# Recorded data
_____
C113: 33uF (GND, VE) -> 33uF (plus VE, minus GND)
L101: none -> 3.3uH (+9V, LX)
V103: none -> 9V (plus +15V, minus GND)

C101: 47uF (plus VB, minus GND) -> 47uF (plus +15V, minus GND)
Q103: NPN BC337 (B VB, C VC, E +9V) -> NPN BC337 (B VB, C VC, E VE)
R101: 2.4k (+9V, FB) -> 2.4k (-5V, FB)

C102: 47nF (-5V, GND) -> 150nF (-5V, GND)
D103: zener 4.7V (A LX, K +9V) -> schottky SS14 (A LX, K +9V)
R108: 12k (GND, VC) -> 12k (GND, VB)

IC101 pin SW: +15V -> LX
_____
# ASSIGNED TASK
Exactly as they appear above, the records are to be transcribed in full.

# OUTPUT FOR THIS EXERCISE
C113: 33uF (GND, VE) -> 33uF (plus VE, minus GND)
L101: none -> 3.3uH (+9V, LX)
V103: none -> 9V (plus +15V, minus GND)

C101: 47uF (plus VB, minus GND) -> 47uF (plus +15V, minus GND)
Q103: NPN BC337 (B VB, C VC, E +9V) -> NPN BC337 (B VB, C VC, E VE)
R101: 2.4k (+9V, FB) -> 2.4k (-5V, FB)

C102: 47nF (-5V, GND) -> 150nF (-5V, GND)
D103: zener 4.7V (A LX, K +9V) -> schottky SS14 (A LX, K +9V)
R108: 12k (GND, VC) -> 12k (GND, VB)

IC101 pin SW: +15V -> LX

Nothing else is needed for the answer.